(Items listed in a dataset)
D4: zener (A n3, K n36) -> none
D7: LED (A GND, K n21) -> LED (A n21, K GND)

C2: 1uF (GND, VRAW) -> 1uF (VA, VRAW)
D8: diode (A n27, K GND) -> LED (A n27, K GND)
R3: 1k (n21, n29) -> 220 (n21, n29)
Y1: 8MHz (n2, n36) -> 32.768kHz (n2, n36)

What you have to do
From the records above, extract every entry exactly as given.

Response
D4: zener (A n3, K n36) -> none
D7: LED (A GND, K n21) -> LED (A n21, K GND)

C2: 1uF (GND, VRAW) -> 1uF (VA, VRAW)
D8: diode (A n27, K GND) -> LED (A n27, K GND)
R3: 1k (n21, n29) -> 220 (n21, n29)
Y1: 8MHz (n2, n36) -> 32.768kHz (n2, n36)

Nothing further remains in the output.